> WORK INSTRUCTIONS: Go through the entries, filter for the word "RELAY", and copy every line that has it.

MATERIAL FOR THIS TASK section start

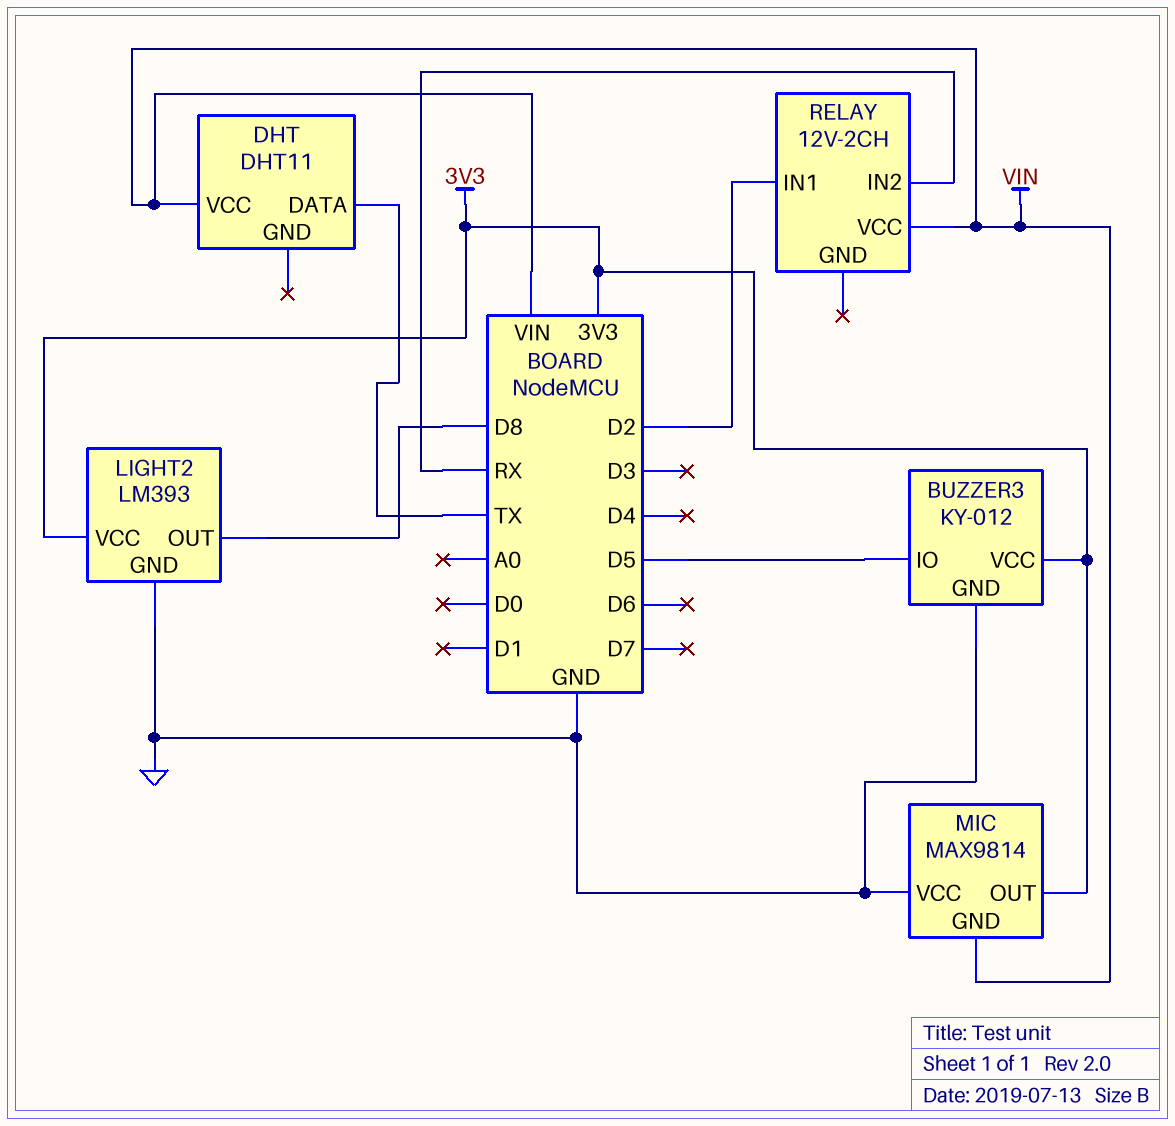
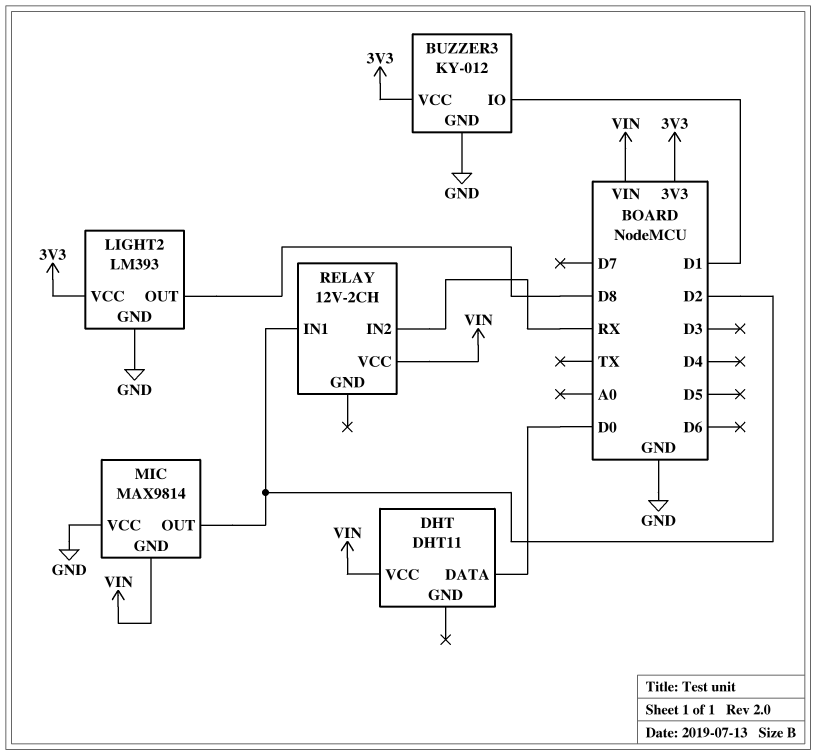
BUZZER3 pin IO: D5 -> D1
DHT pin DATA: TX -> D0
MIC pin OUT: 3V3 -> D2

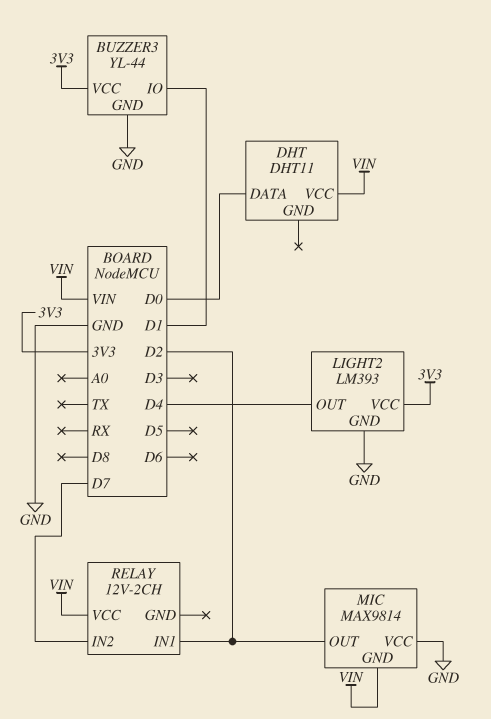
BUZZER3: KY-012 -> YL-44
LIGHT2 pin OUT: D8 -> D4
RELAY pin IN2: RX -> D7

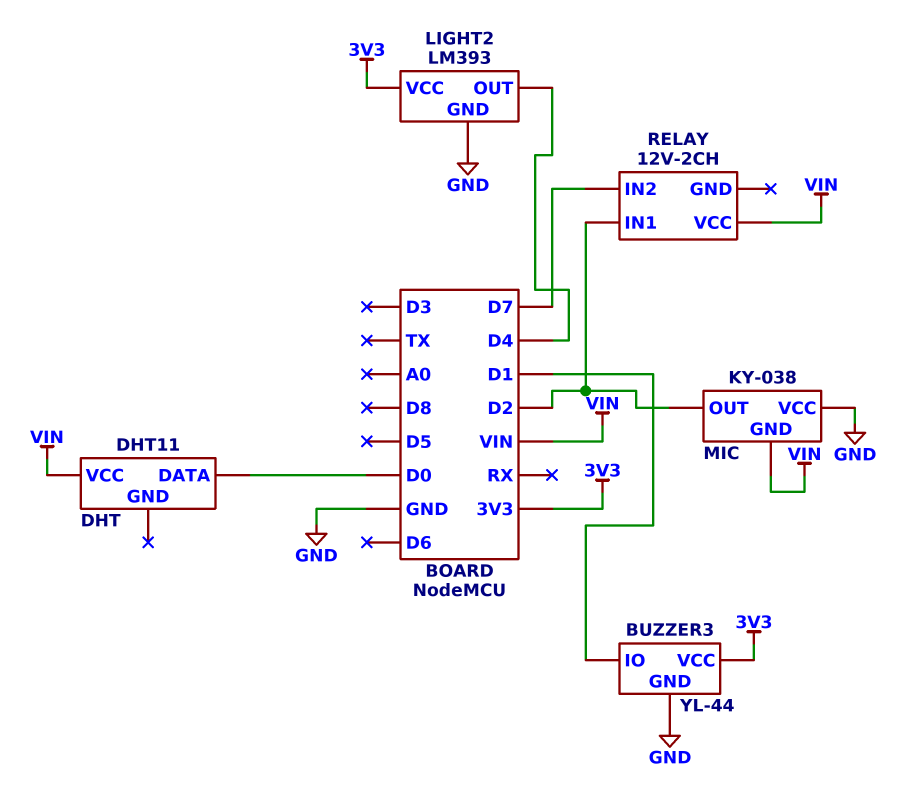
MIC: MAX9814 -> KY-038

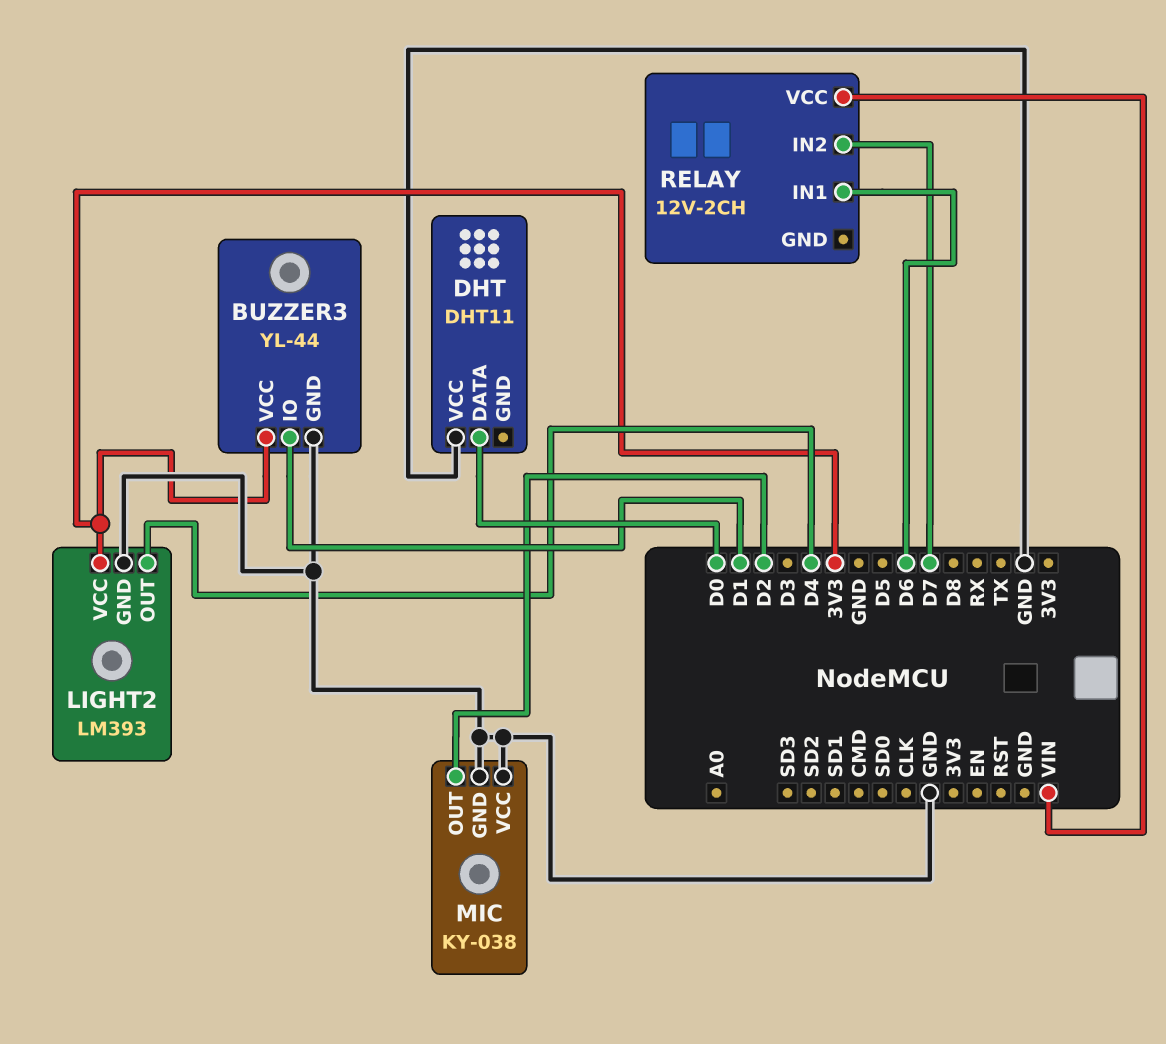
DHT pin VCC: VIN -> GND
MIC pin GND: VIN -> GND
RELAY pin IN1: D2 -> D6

MATERIAL FOR THIS TASK section end

> RESPONSE TO THIS TASK:
RELAY pin IN2: RX -> D7
RELAY pin IN1: D2 -> D6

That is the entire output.